Exercise: The lines from the first line of the entries through the line containing "(324, 404) = (138, 302): none" are to be repeated exactly, with both of those lines included.

Stored records
▼

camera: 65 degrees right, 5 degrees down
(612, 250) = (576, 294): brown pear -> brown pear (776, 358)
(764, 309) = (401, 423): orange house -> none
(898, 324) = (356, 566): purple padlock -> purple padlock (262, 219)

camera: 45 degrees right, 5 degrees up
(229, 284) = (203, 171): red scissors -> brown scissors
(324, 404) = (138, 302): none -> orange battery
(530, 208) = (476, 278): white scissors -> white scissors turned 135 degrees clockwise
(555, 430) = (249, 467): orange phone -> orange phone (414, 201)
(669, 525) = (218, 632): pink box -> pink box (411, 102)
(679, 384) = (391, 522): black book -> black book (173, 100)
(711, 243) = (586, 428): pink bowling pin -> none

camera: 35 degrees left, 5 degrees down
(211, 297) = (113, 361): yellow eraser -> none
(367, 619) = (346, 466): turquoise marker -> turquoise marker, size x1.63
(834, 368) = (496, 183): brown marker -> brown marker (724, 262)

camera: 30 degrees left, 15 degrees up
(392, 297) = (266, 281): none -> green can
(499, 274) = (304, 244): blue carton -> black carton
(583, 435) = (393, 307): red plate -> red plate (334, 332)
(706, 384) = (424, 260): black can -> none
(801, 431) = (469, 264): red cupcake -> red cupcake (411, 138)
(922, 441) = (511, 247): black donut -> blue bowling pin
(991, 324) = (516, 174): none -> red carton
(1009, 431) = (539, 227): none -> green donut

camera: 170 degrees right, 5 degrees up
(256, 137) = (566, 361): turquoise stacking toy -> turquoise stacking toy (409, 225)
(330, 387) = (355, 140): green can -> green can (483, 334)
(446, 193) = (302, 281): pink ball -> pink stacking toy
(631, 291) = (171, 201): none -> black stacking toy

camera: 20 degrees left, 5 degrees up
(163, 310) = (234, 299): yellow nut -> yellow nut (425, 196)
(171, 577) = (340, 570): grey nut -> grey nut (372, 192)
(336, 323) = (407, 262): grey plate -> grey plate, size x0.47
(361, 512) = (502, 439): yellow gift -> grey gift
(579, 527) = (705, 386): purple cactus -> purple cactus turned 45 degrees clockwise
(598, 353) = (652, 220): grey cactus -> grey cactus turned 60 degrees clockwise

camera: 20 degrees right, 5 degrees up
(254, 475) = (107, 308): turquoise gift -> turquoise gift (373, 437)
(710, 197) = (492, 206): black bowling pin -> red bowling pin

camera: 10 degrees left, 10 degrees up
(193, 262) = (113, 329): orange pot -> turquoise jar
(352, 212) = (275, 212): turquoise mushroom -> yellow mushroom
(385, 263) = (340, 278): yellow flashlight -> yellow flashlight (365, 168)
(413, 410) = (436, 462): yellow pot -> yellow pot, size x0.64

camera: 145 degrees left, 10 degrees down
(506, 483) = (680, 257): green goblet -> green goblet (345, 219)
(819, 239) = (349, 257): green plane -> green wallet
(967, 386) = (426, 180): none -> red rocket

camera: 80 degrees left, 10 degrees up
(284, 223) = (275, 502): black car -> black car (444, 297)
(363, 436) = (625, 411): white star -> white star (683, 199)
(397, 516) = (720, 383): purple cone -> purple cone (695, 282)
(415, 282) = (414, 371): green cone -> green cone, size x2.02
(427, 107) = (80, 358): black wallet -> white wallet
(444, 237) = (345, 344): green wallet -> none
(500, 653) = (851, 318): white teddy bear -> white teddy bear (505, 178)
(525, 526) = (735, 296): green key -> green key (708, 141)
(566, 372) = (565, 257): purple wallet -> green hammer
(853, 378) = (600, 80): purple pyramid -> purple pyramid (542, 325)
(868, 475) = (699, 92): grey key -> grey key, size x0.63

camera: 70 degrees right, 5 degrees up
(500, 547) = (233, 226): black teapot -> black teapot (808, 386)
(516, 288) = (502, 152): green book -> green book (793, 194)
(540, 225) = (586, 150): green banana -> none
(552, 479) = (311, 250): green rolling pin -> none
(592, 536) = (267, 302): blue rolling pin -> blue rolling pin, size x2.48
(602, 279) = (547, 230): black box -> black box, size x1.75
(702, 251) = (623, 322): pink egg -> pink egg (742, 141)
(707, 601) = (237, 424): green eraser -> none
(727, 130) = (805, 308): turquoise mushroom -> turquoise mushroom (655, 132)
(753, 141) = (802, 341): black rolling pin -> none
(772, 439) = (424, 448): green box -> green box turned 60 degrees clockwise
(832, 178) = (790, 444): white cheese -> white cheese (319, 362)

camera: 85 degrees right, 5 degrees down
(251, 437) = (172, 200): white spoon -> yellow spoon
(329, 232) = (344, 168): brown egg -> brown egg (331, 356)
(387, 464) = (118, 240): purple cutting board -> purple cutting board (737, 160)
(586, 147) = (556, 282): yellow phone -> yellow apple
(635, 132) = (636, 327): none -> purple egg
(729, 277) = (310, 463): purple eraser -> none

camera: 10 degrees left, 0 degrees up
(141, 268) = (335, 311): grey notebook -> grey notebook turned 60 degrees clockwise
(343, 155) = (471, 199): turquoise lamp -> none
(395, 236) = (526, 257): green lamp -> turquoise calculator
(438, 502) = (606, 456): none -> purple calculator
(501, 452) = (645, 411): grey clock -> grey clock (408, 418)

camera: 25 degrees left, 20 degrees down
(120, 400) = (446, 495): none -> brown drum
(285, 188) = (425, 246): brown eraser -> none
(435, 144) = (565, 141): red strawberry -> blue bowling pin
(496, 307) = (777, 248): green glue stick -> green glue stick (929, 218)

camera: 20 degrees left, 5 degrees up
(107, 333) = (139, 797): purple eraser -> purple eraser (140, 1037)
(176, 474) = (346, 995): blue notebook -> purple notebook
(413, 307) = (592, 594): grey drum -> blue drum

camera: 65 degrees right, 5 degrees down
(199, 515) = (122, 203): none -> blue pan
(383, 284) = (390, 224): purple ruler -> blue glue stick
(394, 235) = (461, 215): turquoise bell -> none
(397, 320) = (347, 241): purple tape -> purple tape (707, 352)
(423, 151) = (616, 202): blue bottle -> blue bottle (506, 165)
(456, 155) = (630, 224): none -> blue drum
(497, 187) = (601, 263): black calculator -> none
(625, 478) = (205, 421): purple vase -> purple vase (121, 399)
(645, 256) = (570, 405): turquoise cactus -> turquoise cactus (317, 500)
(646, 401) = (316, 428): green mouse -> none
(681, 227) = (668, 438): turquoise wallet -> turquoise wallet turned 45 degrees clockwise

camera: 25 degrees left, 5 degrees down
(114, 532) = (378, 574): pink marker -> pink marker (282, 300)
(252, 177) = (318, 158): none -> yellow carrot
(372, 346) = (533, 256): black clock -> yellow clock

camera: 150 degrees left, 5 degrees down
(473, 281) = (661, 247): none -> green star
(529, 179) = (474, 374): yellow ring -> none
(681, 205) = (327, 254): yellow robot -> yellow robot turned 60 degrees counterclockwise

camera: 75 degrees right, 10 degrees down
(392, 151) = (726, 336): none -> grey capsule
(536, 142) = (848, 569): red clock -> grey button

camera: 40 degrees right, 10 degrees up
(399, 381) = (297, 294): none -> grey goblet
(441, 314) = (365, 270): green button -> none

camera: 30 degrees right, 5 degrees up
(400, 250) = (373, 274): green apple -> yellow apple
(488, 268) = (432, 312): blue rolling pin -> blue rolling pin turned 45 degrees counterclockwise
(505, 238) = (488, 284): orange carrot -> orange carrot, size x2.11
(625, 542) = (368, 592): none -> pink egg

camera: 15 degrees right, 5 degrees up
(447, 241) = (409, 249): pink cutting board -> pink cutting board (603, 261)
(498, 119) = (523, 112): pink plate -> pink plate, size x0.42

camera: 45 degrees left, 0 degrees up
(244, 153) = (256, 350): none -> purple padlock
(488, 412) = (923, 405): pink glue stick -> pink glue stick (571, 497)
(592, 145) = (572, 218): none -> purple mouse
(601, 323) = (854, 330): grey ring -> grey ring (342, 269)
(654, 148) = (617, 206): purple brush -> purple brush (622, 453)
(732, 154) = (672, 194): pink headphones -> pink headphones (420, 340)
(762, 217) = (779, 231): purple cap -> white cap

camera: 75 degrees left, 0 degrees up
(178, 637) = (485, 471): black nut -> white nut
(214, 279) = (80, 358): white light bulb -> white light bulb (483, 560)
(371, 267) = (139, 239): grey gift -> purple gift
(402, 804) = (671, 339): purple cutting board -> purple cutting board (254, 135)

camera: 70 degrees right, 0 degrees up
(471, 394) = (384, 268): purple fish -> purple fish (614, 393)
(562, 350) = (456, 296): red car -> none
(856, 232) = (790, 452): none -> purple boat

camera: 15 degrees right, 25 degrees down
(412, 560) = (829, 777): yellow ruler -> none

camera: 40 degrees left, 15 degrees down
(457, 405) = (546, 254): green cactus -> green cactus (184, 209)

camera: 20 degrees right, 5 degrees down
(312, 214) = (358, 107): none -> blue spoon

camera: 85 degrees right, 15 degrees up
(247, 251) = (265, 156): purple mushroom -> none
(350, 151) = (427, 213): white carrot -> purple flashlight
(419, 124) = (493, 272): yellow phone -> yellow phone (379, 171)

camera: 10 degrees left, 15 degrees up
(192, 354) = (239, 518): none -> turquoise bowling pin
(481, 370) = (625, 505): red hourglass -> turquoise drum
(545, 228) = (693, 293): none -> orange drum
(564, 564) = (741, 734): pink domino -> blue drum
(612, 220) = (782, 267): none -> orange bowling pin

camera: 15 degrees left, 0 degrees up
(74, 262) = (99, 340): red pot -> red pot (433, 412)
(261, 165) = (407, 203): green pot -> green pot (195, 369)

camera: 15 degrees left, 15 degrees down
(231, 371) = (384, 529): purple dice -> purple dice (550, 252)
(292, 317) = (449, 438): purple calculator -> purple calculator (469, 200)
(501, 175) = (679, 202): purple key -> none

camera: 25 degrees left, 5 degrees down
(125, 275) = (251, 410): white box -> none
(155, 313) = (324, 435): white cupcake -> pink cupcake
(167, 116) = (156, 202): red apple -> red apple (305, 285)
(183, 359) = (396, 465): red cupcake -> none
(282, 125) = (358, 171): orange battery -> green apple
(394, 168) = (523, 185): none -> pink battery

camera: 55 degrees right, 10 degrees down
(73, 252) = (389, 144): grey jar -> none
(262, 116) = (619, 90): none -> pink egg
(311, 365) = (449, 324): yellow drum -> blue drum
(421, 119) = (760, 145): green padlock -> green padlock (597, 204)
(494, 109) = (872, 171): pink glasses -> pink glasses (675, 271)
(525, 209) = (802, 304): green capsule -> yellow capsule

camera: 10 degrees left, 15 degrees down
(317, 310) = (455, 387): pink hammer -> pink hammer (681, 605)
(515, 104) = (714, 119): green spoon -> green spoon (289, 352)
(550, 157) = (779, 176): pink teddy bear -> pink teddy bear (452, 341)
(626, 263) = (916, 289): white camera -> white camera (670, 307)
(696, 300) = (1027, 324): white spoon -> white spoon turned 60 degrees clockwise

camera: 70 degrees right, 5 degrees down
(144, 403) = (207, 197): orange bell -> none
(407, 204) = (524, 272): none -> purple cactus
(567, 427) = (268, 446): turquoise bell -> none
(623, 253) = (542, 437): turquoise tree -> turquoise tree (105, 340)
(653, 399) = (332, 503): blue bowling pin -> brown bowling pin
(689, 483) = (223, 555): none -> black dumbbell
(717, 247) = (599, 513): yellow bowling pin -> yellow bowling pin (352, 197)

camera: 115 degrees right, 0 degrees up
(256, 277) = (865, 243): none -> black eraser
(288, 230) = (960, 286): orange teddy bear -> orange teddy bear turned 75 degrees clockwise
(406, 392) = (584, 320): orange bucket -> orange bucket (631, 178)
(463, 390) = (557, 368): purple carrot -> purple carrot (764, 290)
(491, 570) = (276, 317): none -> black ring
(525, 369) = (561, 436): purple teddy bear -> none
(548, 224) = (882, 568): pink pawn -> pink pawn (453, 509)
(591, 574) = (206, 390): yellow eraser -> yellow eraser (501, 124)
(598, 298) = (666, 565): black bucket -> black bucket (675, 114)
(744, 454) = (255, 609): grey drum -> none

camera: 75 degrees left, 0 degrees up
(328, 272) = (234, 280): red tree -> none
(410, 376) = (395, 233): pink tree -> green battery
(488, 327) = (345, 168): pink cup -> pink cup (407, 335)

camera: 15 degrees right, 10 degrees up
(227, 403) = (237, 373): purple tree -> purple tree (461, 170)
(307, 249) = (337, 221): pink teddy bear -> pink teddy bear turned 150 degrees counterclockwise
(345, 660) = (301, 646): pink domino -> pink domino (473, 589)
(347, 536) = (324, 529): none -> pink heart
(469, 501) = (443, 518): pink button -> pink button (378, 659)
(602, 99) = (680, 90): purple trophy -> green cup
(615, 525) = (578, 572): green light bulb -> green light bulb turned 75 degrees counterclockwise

▲

Problem solution:
camera: 65 degrees right, 5 degrees down
(612, 250) = (576, 294): brown pear -> brown pear (776, 358)
(764, 309) = (401, 423): orange house -> none
(898, 324) = (356, 566): purple padlock -> purple padlock (262, 219)

camera: 45 degrees right, 5 degrees up
(229, 284) = (203, 171): red scissors -> brown scissors
(324, 404) = (138, 302): none -> orange battery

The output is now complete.